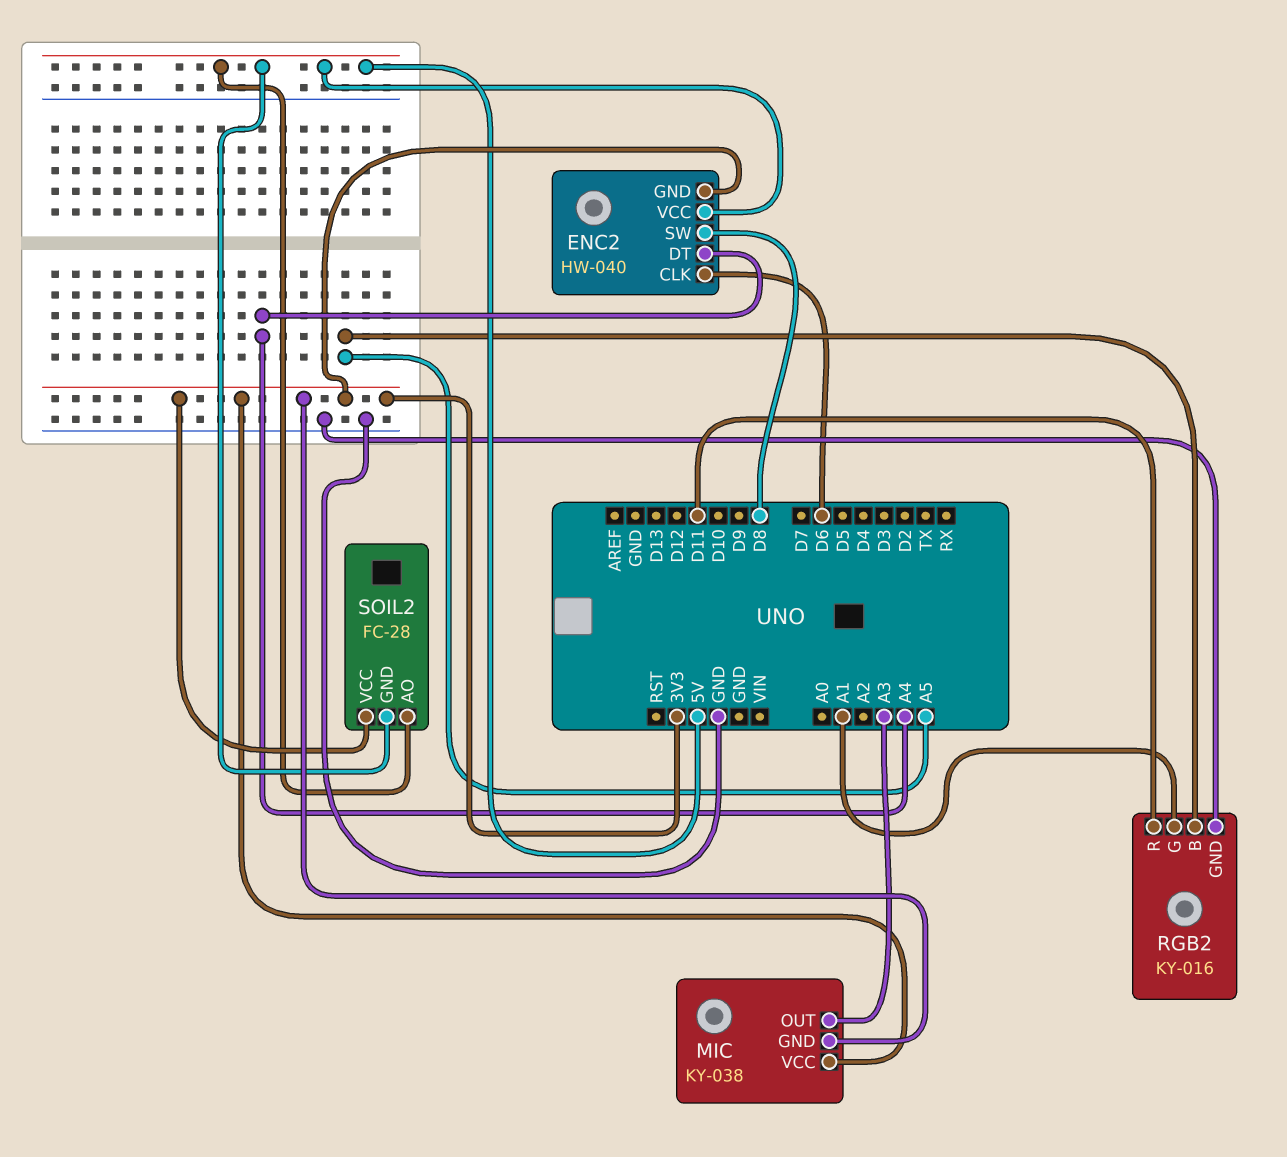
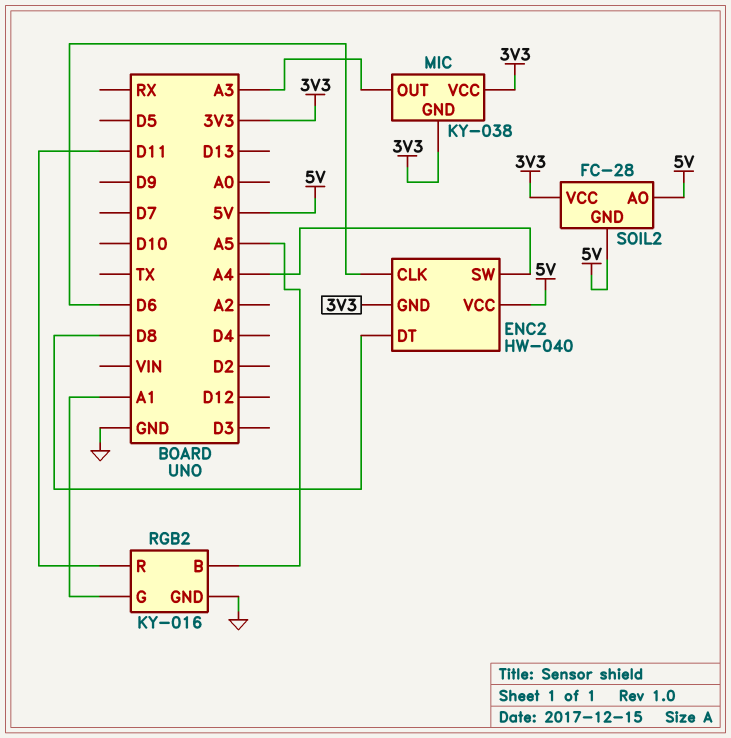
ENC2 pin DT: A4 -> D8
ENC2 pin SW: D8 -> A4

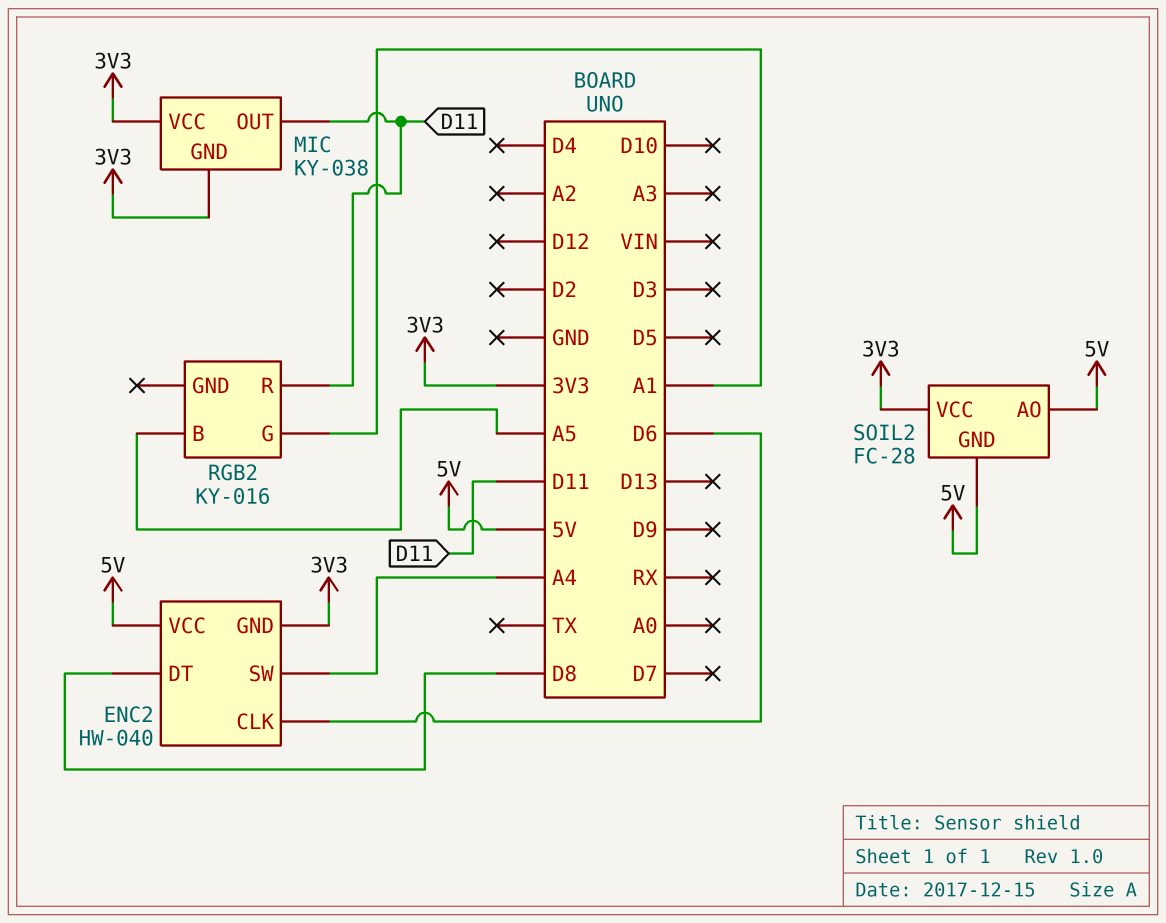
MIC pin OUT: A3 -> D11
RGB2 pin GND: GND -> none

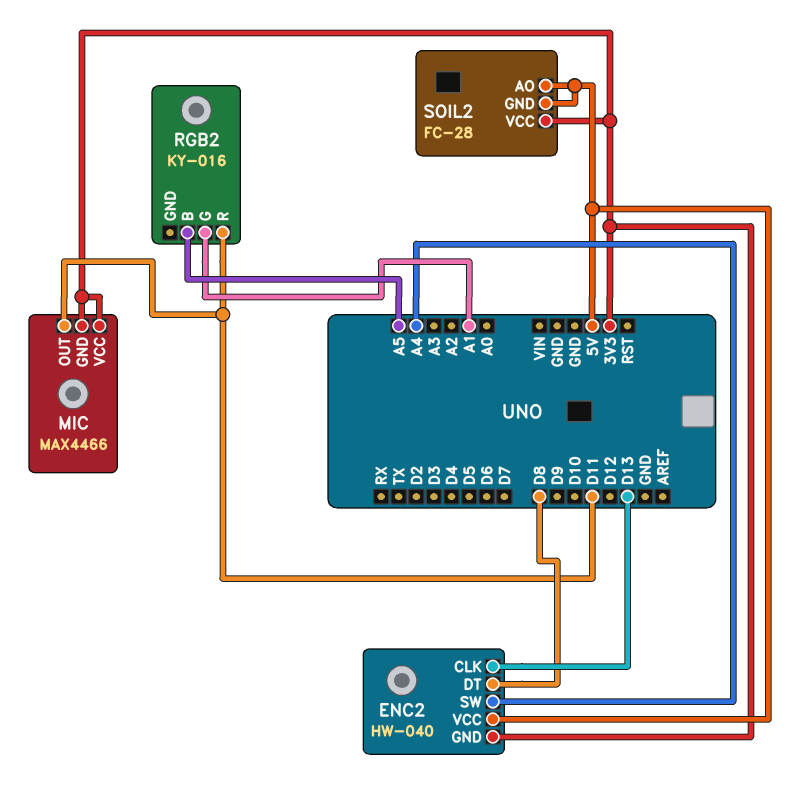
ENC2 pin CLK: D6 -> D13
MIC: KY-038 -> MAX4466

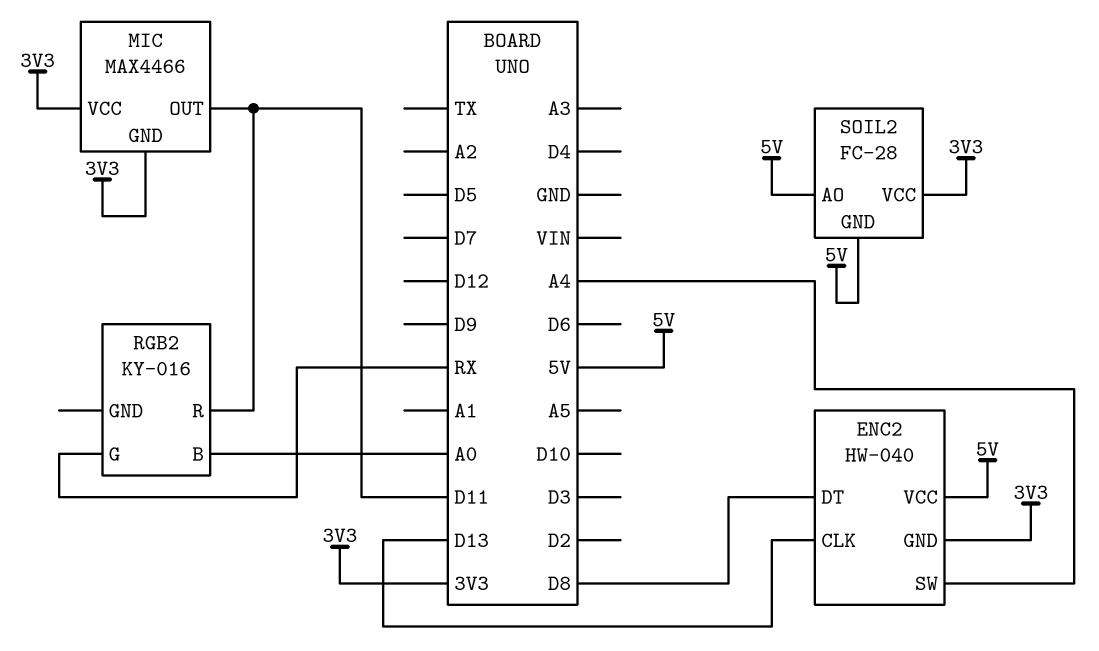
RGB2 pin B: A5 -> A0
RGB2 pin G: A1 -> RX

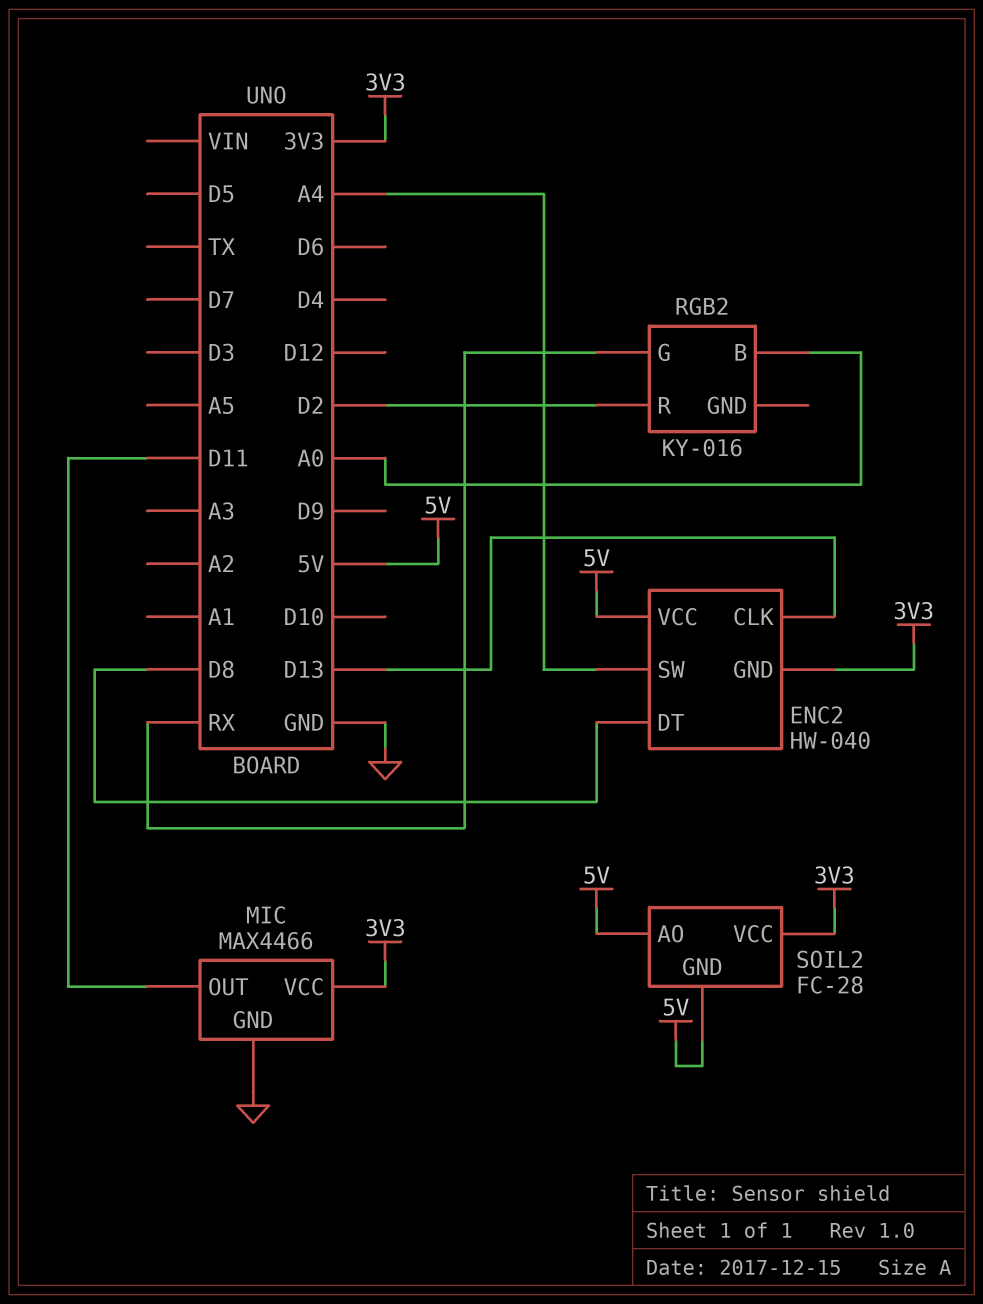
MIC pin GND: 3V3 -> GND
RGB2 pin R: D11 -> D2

INSTRUCTIONS FOR THE TASK: From the line containing "RGB2 pin G: A1 -> RX" down to the final line of the records above, restate every line word for word, add nothing, and skip the pictures.

RESPONSE AREA:
RGB2 pin G: A1 -> RX

MIC pin GND: 3V3 -> GND
RGB2 pin R: D11 -> D2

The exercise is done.